__INFORMATION SUPPLIED__:
________
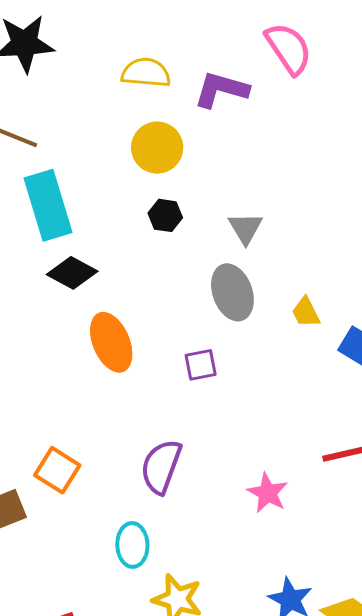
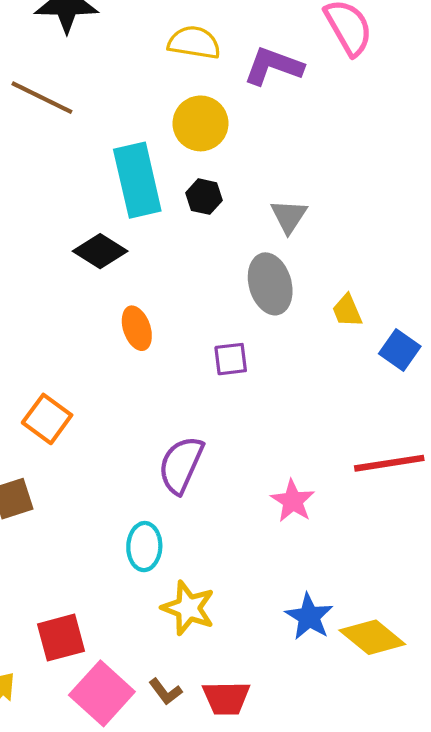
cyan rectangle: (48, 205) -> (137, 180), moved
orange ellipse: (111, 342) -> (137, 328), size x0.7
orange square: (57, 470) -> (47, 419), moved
________
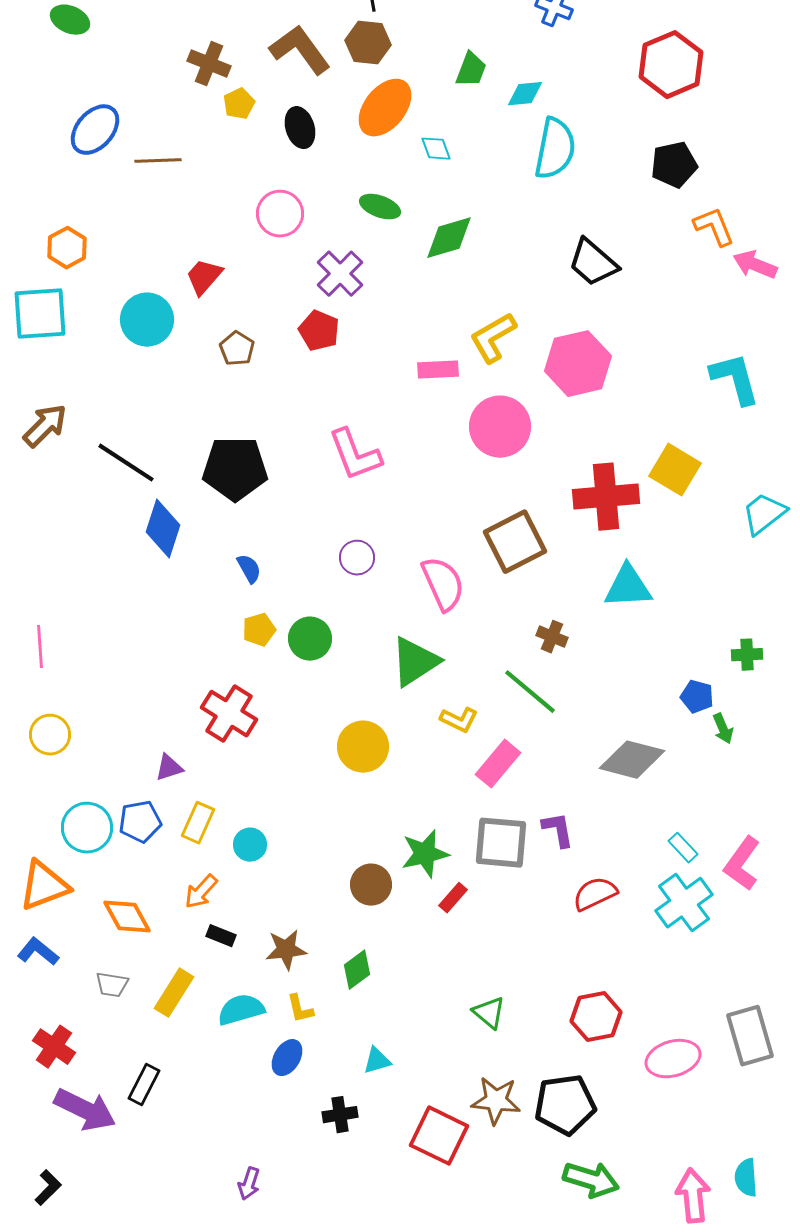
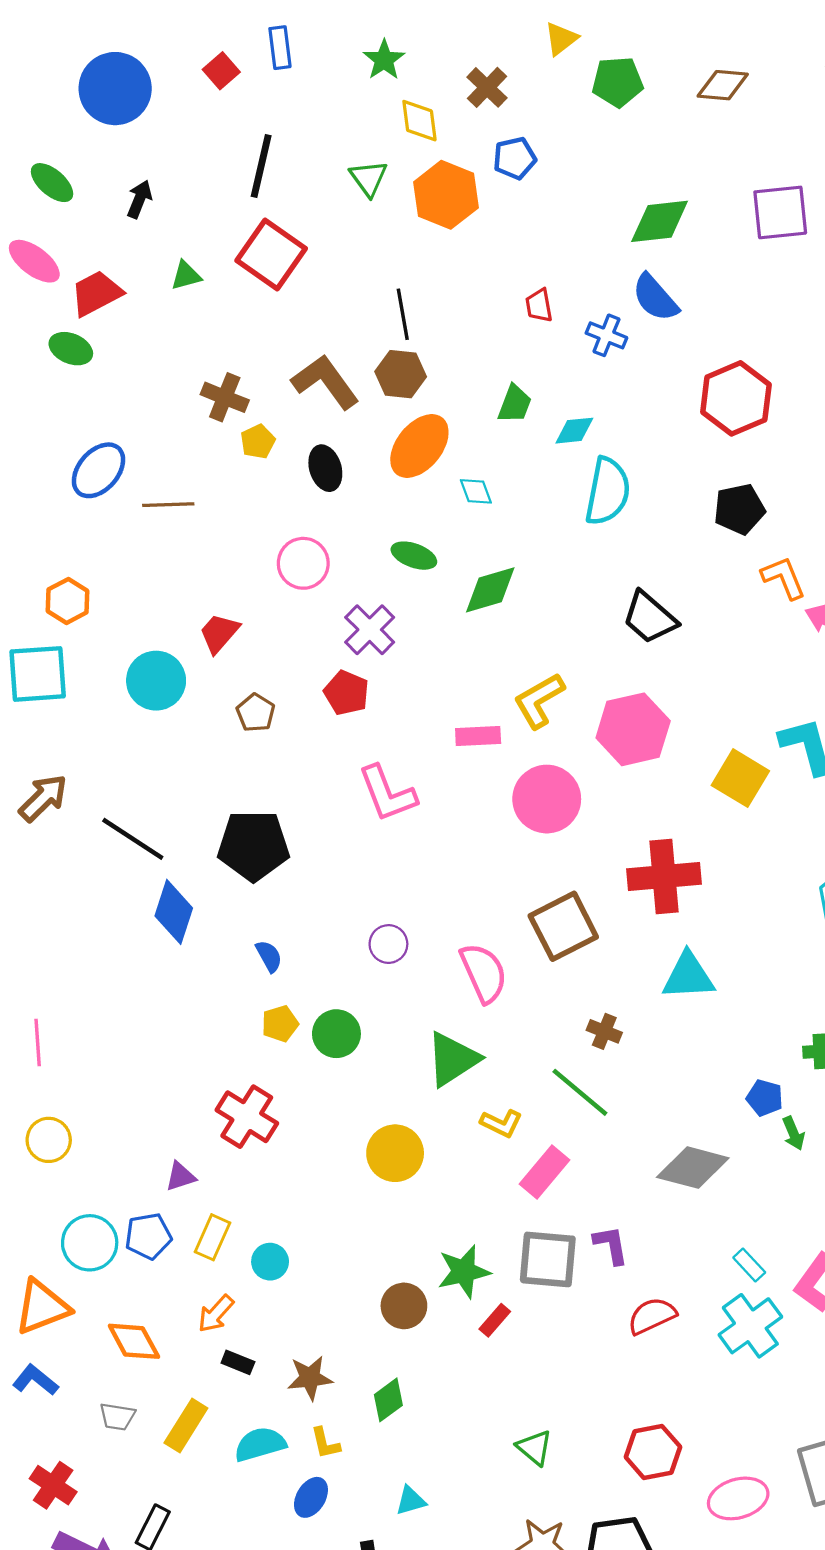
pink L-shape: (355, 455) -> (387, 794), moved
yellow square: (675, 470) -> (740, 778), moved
________
__PROBLEM DETAILS__:
Quote the data above from the line containing "pink L-shape: (355, 455) -> (387, 794), moved" to the line containing "yellow square: (675, 470)", inclusive, and stop.

__YOUR SOLUTION__:
pink L-shape: (355, 455) -> (387, 794), moved
yellow square: (675, 470) -> (740, 778), moved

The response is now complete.